Itemized modification records:
-------

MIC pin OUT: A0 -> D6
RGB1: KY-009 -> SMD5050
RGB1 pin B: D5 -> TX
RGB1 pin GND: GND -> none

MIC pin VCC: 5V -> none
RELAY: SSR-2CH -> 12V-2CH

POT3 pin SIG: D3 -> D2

-------

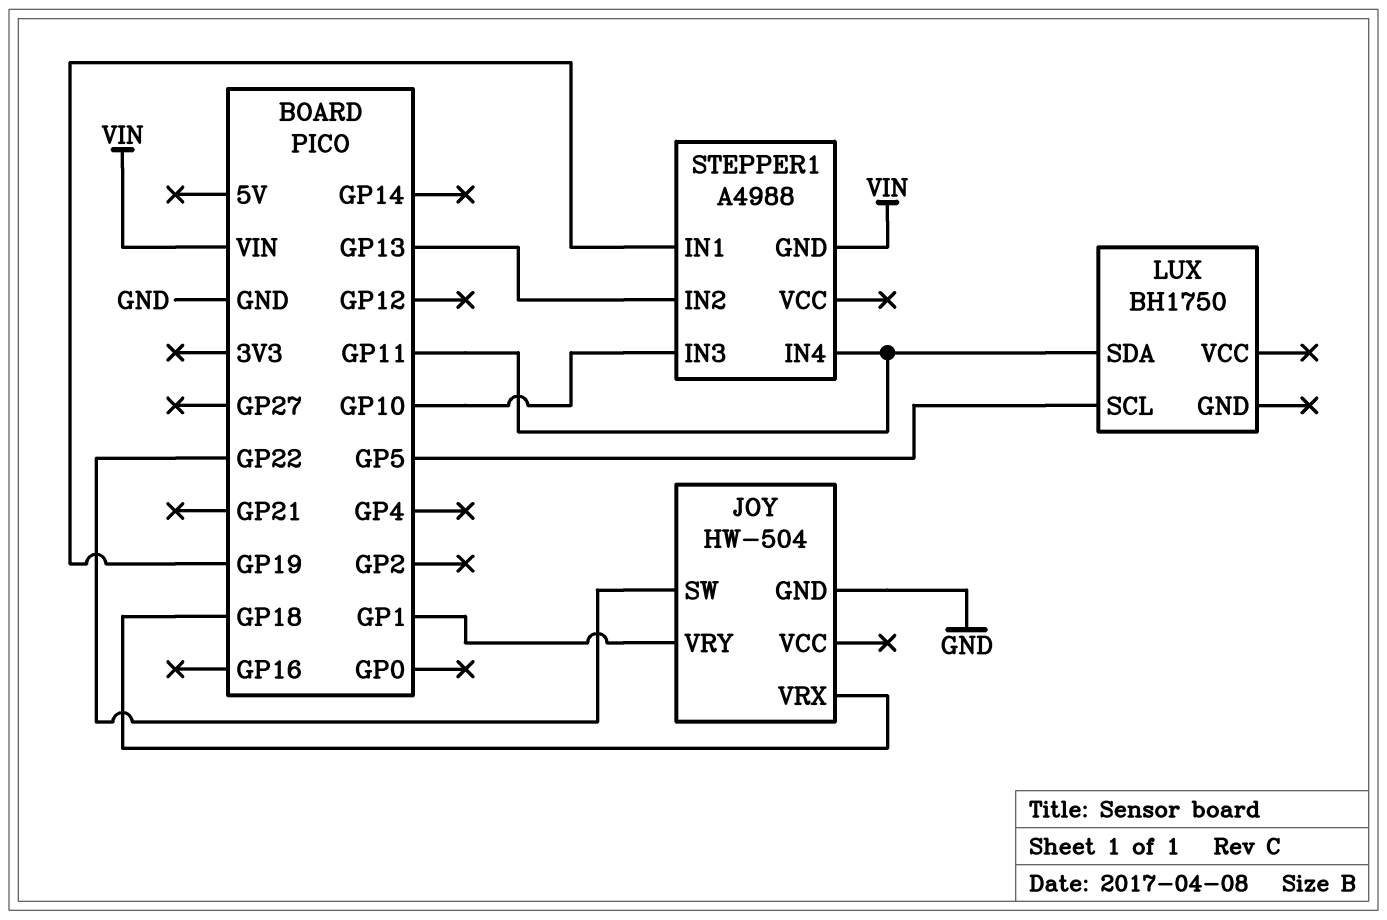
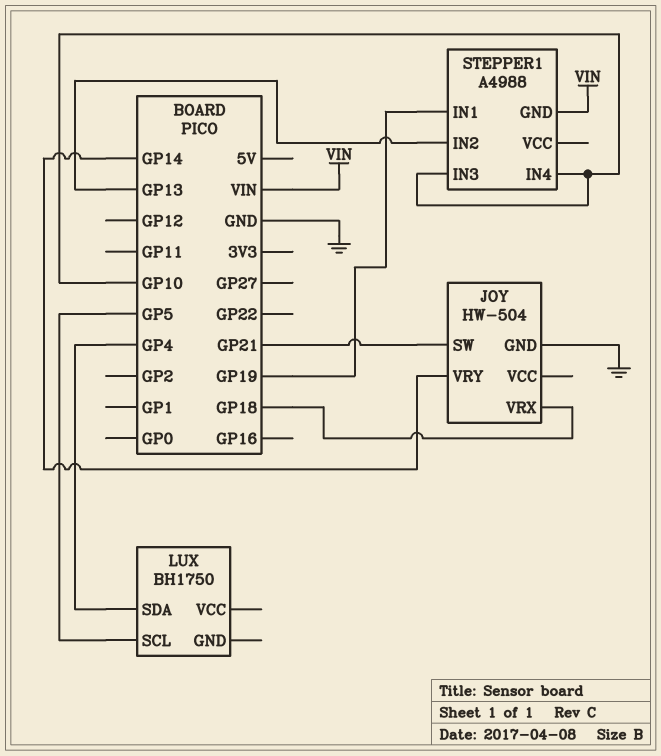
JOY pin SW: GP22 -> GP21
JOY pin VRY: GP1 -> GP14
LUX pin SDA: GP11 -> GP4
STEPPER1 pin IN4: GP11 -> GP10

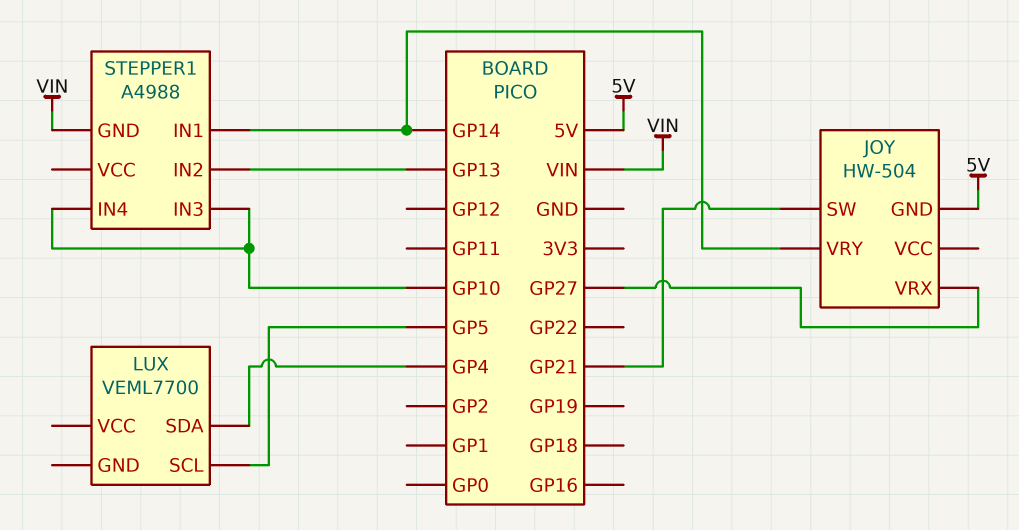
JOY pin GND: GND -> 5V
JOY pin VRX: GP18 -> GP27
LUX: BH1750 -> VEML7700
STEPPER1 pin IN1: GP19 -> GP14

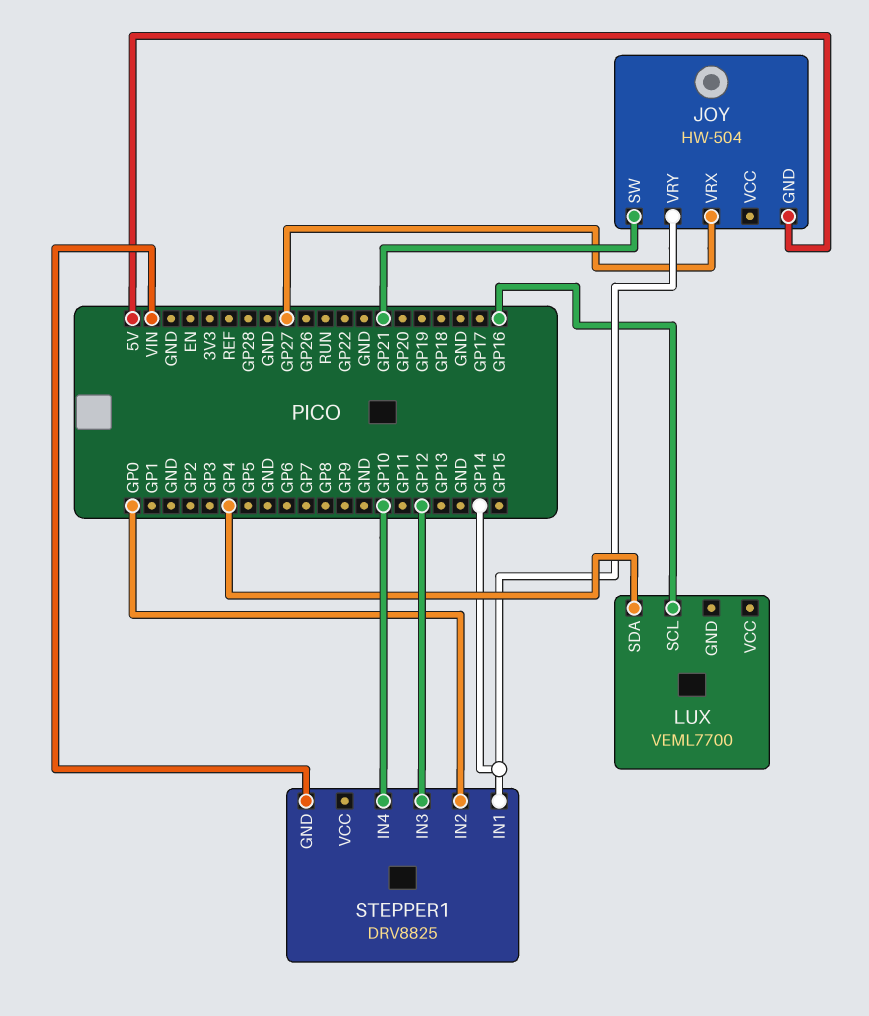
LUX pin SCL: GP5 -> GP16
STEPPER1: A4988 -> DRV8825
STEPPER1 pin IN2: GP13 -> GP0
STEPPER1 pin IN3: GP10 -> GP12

-------

Search the entries for the string "none" and collect each line that has it.

RGB1 pin GND: GND -> none
MIC pin VCC: 5V -> none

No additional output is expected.